Collected data
⁂
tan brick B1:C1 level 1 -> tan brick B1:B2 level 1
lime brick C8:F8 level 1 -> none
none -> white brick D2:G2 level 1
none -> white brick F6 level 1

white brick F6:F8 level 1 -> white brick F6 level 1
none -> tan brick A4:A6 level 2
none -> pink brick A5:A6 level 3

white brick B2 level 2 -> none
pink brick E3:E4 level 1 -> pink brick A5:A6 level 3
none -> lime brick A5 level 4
⁂
Problem details: The task requires an exact transcription of all the data.

Solution for this problem:
tan brick B1:C1 level 1 -> tan brick B1:B2 level 1
lime brick C8:F8 level 1 -> none
none -> white brick D2:G2 level 1
none -> white brick F6 level 1

white brick F6:F8 level 1 -> white brick F6 level 1
none -> tan brick A4:A6 level 2
none -> pink brick A5:A6 level 3

white brick B2 level 2 -> none
pink brick E3:E4 level 1 -> pink brick A5:A6 level 3
none -> lime brick A5 level 4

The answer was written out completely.